[Study material]

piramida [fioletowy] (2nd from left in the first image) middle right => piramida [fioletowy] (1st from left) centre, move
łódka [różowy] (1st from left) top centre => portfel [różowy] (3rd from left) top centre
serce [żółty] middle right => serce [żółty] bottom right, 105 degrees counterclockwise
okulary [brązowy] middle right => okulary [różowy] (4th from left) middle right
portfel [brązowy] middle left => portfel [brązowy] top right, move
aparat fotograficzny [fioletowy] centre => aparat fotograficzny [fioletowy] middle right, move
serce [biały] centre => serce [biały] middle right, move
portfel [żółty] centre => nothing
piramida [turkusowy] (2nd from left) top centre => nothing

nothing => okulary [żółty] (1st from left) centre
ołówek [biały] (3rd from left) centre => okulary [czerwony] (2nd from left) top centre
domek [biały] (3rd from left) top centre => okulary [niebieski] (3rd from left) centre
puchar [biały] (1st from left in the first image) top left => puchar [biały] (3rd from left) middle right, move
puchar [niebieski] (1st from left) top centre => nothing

* * *

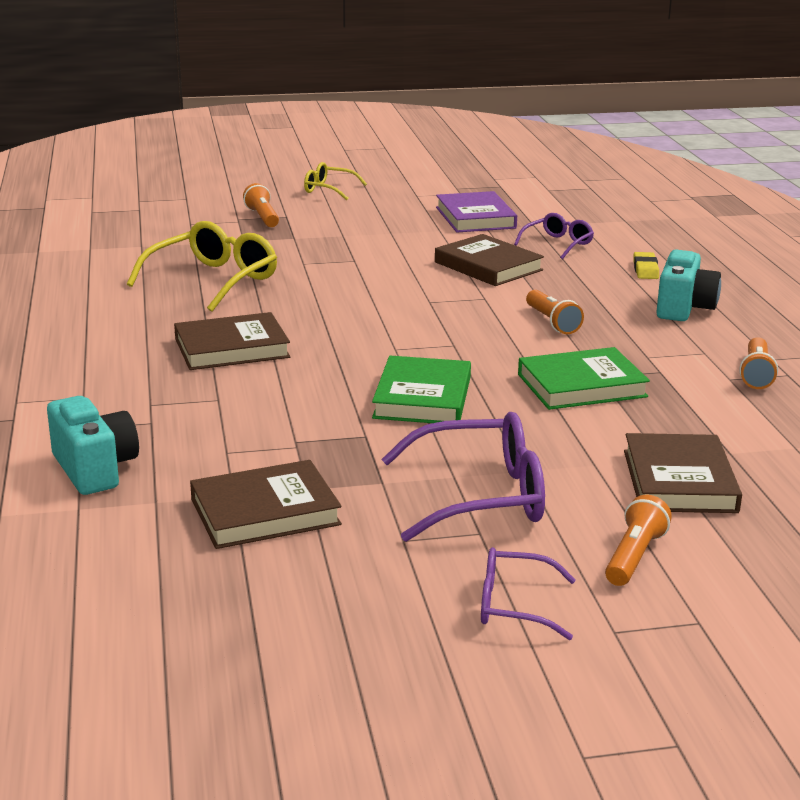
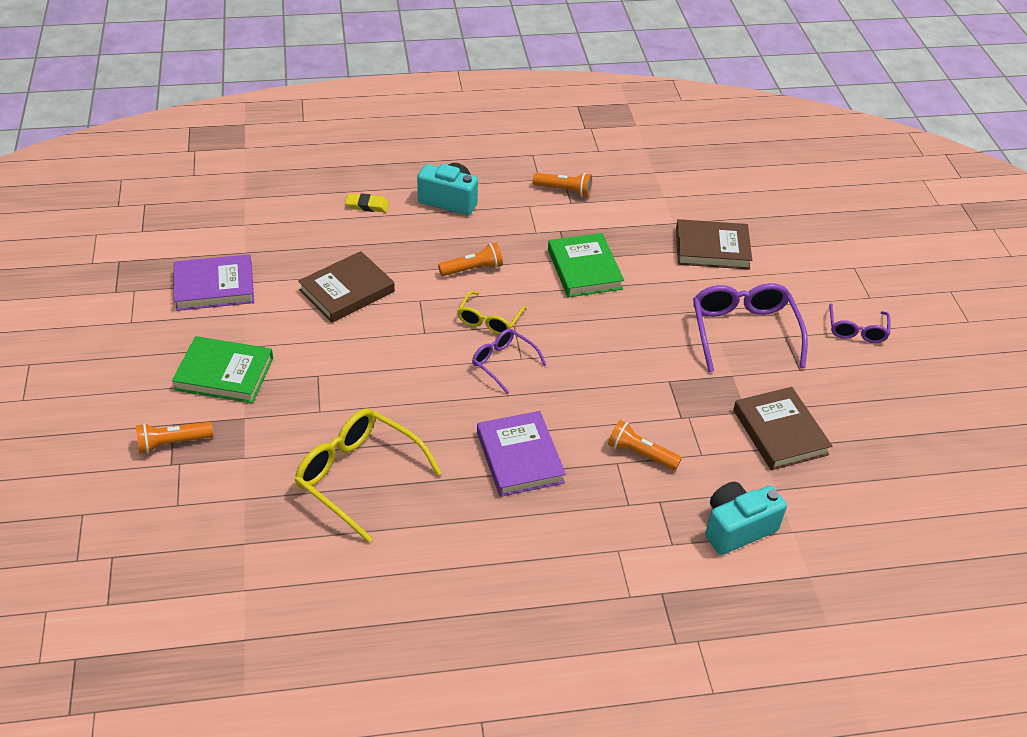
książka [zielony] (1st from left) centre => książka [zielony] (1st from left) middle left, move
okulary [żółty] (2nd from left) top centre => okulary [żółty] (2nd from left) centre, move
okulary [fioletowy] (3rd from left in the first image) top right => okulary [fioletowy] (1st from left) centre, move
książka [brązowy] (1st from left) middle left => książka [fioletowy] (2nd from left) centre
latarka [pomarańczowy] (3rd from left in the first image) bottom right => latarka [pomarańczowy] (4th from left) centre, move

[Work to be completed]
Among the entries above, copy exactly only the lines starting with the one containing "piramida [fioletowy] (2nd" and going through the one containing "okulary [brązowy] middle", both ends included.

[Your solution]
piramida [fioletowy] (2nd from left in the first image) middle right => piramida [fioletowy] (1st from left) centre, move
łódka [różowy] (1st from left) top centre => portfel [różowy] (3rd from left) top centre
serce [żółty] middle right => serce [żółty] bottom right, 105 degrees counterclockwise
okulary [brązowy] middle right => okulary [różowy] (4th from left) middle right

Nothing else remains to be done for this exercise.